- **THE PROBLEM**: Each line of the listing below containing the word "SERVO" should be returned.

- **DATA TO USE**:

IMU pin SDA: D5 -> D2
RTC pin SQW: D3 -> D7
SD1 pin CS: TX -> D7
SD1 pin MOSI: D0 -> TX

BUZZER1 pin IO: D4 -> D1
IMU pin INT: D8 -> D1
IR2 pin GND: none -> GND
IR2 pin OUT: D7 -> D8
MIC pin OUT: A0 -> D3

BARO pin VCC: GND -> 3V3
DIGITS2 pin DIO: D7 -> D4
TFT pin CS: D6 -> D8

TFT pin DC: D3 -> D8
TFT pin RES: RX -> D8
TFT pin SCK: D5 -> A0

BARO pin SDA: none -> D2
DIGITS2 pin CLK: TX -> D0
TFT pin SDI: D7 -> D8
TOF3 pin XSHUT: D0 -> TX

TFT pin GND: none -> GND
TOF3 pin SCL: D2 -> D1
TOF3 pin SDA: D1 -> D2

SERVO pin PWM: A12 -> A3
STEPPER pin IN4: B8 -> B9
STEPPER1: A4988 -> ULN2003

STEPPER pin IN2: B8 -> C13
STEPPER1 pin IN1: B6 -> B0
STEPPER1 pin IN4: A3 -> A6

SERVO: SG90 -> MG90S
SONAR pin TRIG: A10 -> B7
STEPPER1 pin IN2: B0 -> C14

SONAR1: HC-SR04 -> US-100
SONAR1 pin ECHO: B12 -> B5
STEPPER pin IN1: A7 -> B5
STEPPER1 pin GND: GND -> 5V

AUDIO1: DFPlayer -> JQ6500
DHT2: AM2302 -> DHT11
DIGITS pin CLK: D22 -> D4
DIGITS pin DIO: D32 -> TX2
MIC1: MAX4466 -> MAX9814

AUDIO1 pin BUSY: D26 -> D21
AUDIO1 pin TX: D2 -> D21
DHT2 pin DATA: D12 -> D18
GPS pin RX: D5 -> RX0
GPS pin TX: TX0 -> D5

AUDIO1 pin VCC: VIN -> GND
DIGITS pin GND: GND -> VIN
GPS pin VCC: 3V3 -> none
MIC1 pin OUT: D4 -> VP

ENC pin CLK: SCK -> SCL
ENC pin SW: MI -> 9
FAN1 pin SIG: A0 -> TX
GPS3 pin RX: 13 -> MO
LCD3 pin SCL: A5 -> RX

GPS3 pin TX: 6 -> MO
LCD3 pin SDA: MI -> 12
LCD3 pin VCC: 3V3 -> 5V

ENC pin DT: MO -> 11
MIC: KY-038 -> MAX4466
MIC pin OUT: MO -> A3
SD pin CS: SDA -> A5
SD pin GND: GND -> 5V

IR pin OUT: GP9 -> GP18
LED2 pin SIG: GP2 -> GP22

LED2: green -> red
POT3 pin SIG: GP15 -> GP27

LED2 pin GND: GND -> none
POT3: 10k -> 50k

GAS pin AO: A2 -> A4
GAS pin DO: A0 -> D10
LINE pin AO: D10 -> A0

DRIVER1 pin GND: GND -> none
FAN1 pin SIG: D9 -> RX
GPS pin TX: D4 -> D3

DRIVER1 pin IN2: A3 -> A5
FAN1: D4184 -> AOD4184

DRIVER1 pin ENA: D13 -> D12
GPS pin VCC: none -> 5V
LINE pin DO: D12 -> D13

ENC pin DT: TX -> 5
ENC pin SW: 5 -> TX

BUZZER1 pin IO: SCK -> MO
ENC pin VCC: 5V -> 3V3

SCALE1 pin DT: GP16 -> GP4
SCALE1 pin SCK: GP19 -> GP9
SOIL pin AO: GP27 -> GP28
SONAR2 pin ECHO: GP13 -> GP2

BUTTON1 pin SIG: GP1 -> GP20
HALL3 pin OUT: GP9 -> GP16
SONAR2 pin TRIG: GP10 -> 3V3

- **ANSWER**:
SERVO pin PWM: A12 -> A3
SERVO: SG90 -> MG90S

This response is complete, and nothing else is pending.